■ **Requirement**
Copy each line below word for word and drop every image.

[Object correspondence data]

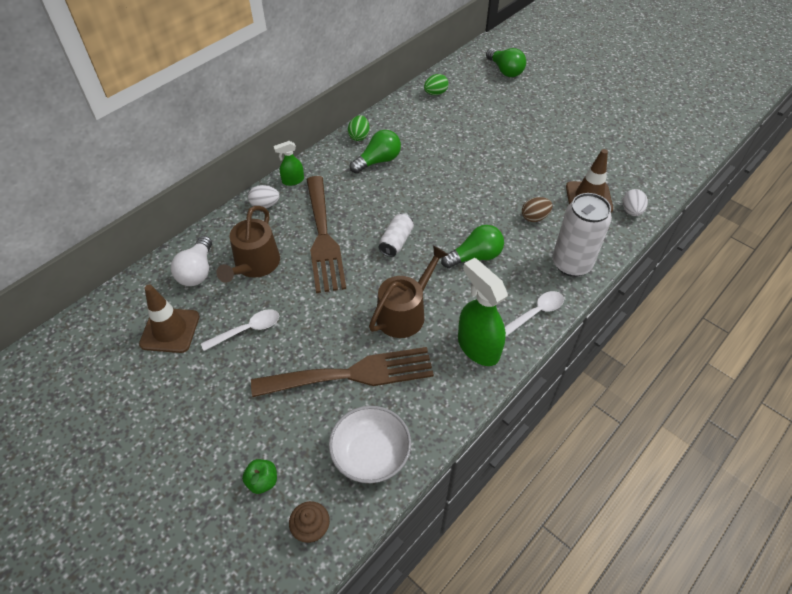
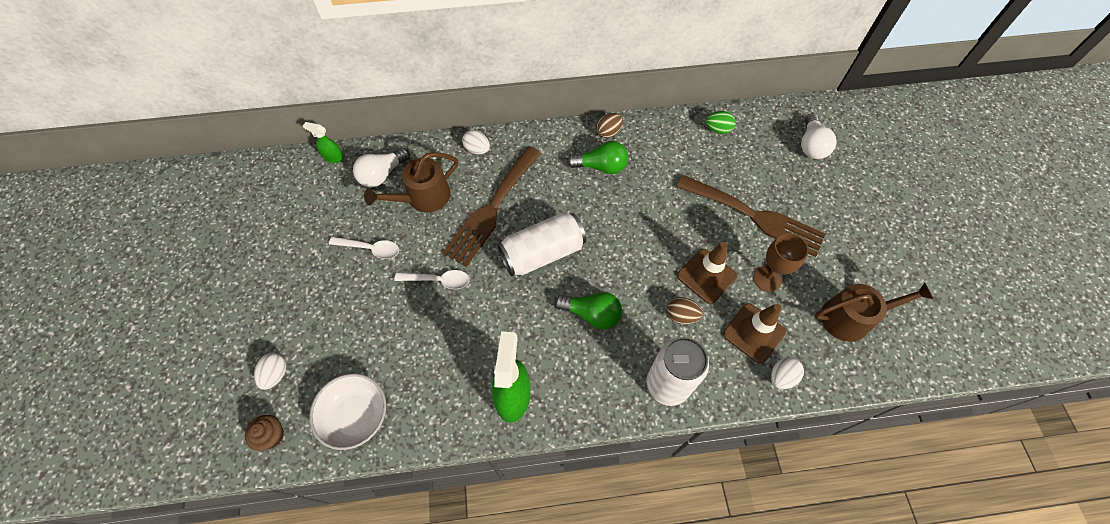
camera: 40 degrees right, 10 degrees up
(170, 330) = (324, 210): brown traffic cone -> brown traffic cone (706, 276)
(262, 481) = (275, 374): green apple -> white egg
(293, 181) = (517, 141): green spray bottle -> green spray bottle (333, 157)
(352, 374) = (404, 342): brown fork -> brown fork (755, 217)
(359, 136) = (608, 132): green egg -> brown egg
(396, 242) = (542, 253): white can -> white can, size x1.80
(405, 313) = (488, 321): brown watering can -> brown watering can (851, 318)
(505, 71) = (811, 145): green light bulb -> white light bulb
(535, 313) = (588, 405): white spoon -> white spoon (438, 280)
(562, 162) = (767, 278): none -> brown goblet

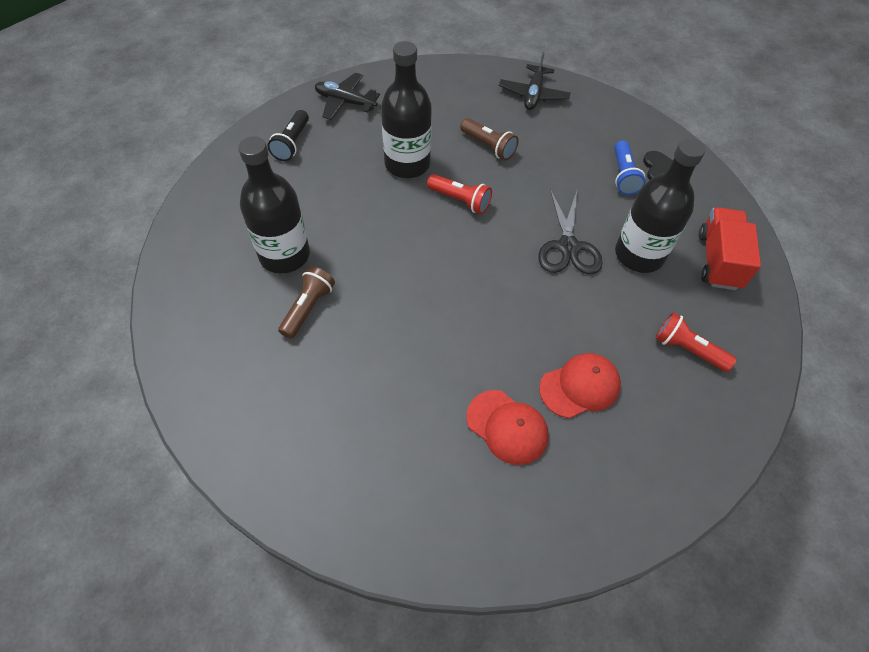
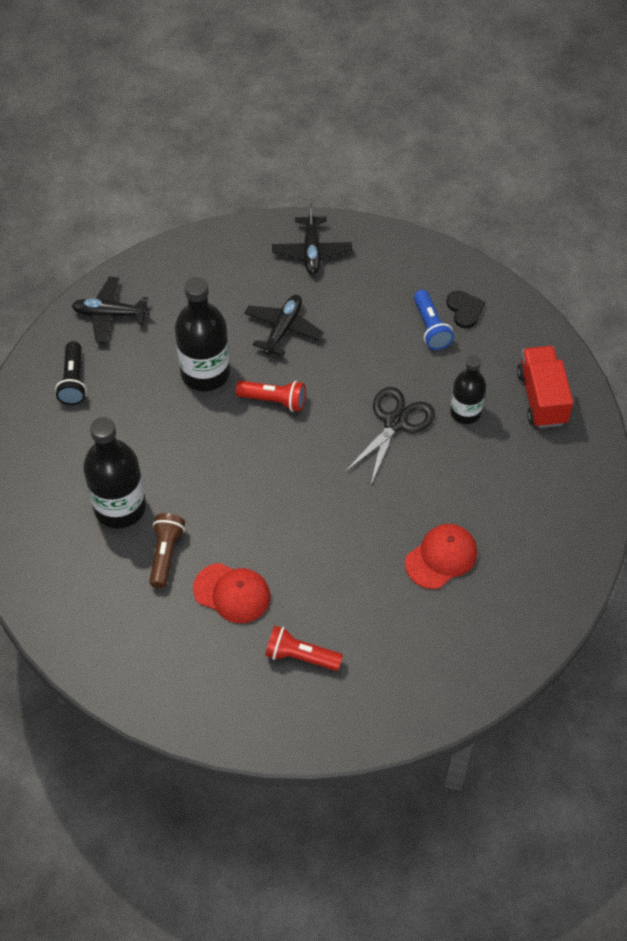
camera: 15 degrees left, 0 degrees up
(488, 146) = (283, 329): brown flashlight -> black plane
(507, 427) = (387, 611): red cap -> red cap (232, 593)
(568, 247) = (395, 422): black scissors -> black scissors turned 135 degrees counterclockwise
(639, 255) = (465, 412): black bottle -> black bottle, size x0.62
(687, 349) = (529, 495): red flashlight -> red flashlight (300, 656)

■ **Exercise solution**
camera: 40 degrees right, 10 degrees up
(170, 330) = (324, 210): brown traffic cone -> brown traffic cone (706, 276)
(262, 481) = (275, 374): green apple -> white egg
(293, 181) = (517, 141): green spray bottle -> green spray bottle (333, 157)
(352, 374) = (404, 342): brown fork -> brown fork (755, 217)
(359, 136) = (608, 132): green egg -> brown egg
(396, 242) = (542, 253): white can -> white can, size x1.80
(405, 313) = (488, 321): brown watering can -> brown watering can (851, 318)
(505, 71) = (811, 145): green light bulb -> white light bulb
(535, 313) = (588, 405): white spoon -> white spoon (438, 280)
(562, 162) = (767, 278): none -> brown goblet

camera: 15 degrees left, 0 degrees up
(488, 146) = (283, 329): brown flashlight -> black plane
(507, 427) = (387, 611): red cap -> red cap (232, 593)
(568, 247) = (395, 422): black scissors -> black scissors turned 135 degrees counterclockwise
(639, 255) = (465, 412): black bottle -> black bottle, size x0.62
(687, 349) = (529, 495): red flashlight -> red flashlight (300, 656)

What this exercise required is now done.